Content starts

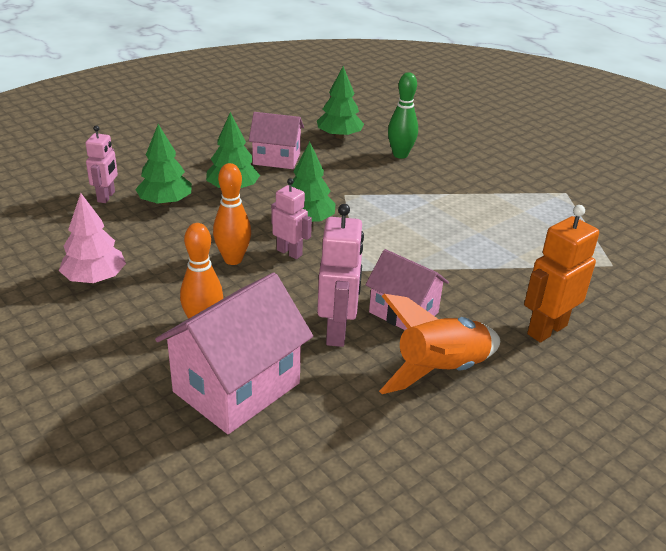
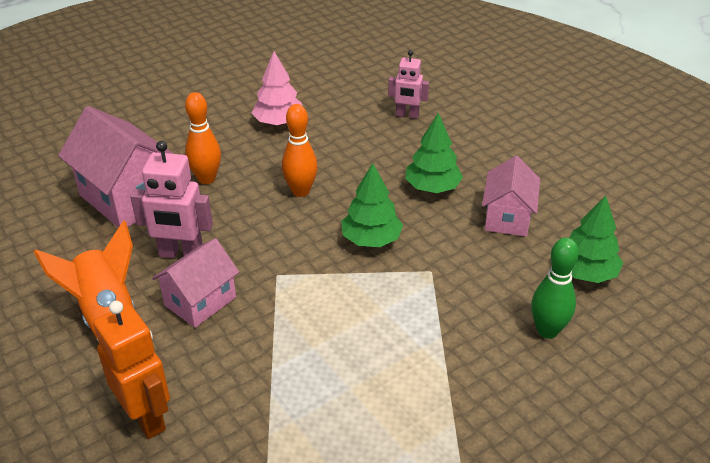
camera: 95 degrees right, 5 degrees up
(165, 202) = (400, 147): green tree -> none
(289, 252) = (310, 226): pink robot -> none

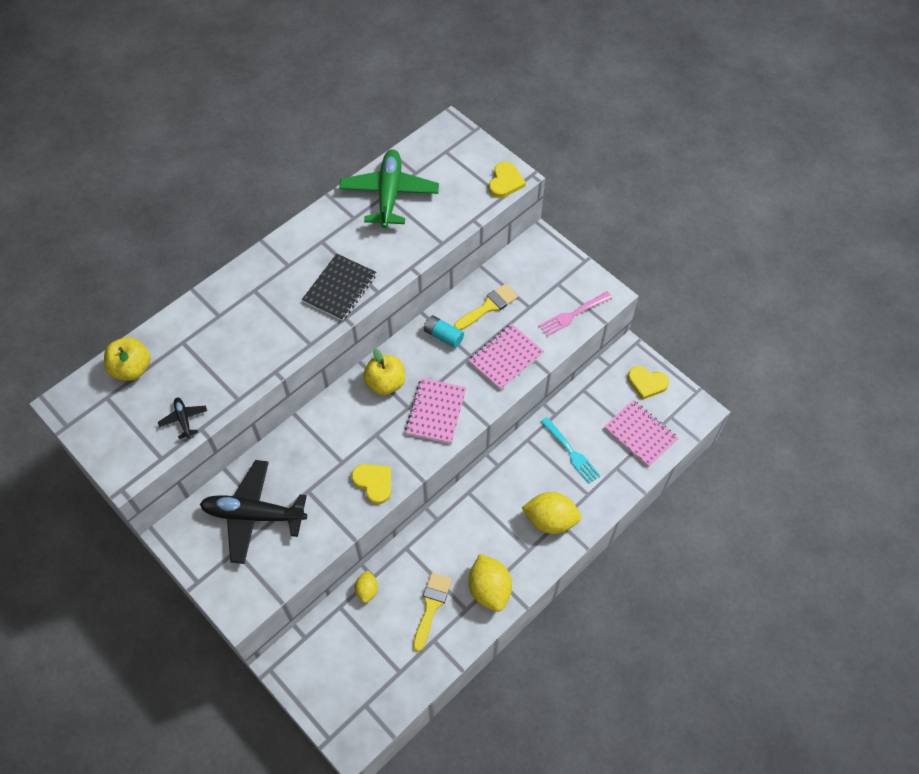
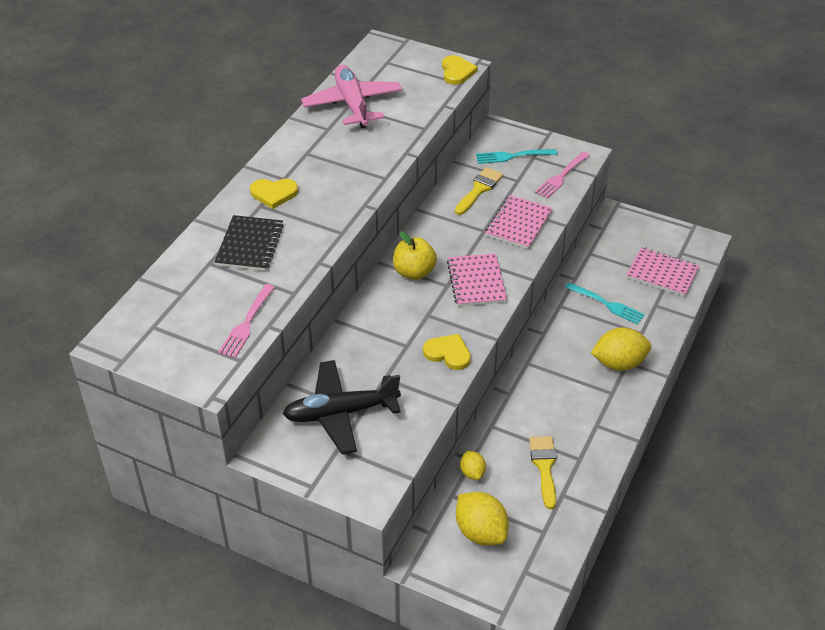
camera: 20 degrees left, 15 degrees down
(132, 369) = (167, 297): yellow apple -> none
(184, 419) = (247, 323): black plane -> pink fork
(340, 288) = (346, 184): black notebook -> black notebook (249, 245)
(389, 194) = (352, 104): green plane -> pink plane
(443, 336) = (449, 222): turquoise battery -> none
(489, 589) = (593, 435): yellow lemon -> yellow lemon (480, 532)
(539, 277) = (513, 156): none -> turquoise fork
(647, 383) = (645, 233): yellow heart -> yellow heart (274, 194)

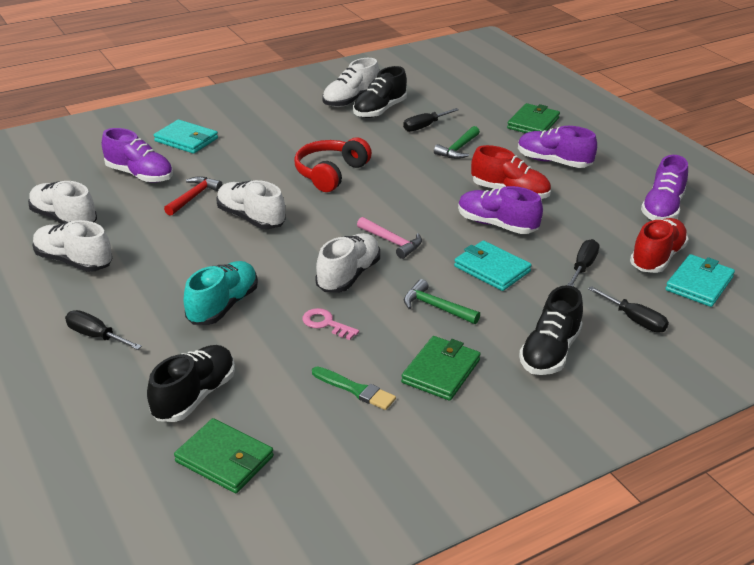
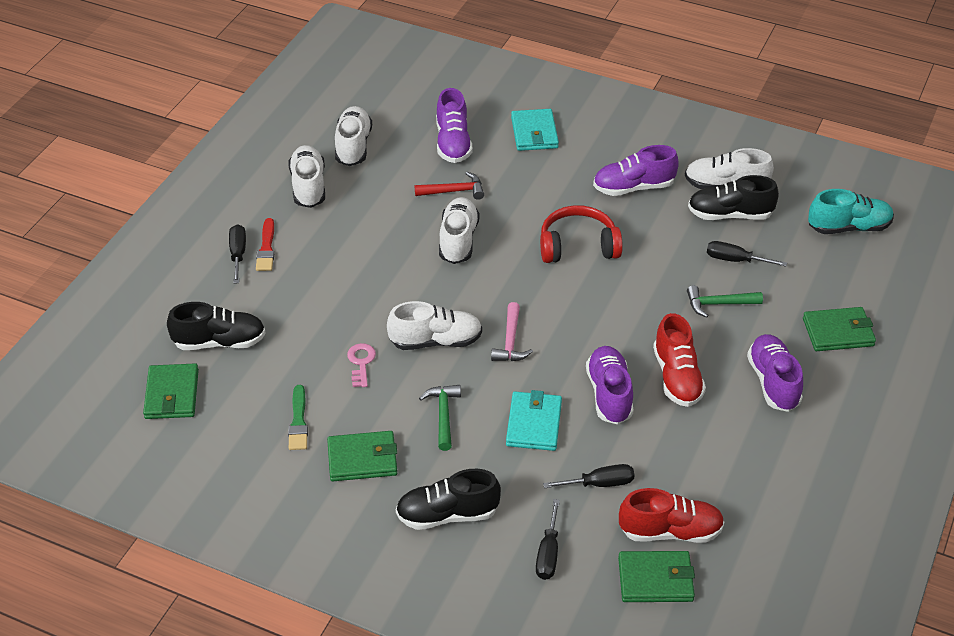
camera: 55 degrees right, 10 degrees up
(114, 316) = (266, 248): none -> red brush
(223, 306) = (330, 295): turquoise shoe -> turquoise shoe (848, 227)
(662, 208) = (771, 501): purple shoe -> purple shoe (633, 187)
(699, 284) = (655, 579): turquoise wallet -> green wallet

Content ends

EXERCISE DESCRIPTION = Every line from the one containing "(489, 589) = (593, 435): yellow" to the final line of the records should be duplicated exactly; no picture is to be copied.

RESPONSE FOR THIS EXERCISE =
(489, 589) = (593, 435): yellow lemon -> yellow lemon (480, 532)
(539, 277) = (513, 156): none -> turquoise fork
(647, 383) = (645, 233): yellow heart -> yellow heart (274, 194)

camera: 55 degrees right, 10 degrees up
(114, 316) = (266, 248): none -> red brush
(223, 306) = (330, 295): turquoise shoe -> turquoise shoe (848, 227)
(662, 208) = (771, 501): purple shoe -> purple shoe (633, 187)
(699, 284) = (655, 579): turquoise wallet -> green wallet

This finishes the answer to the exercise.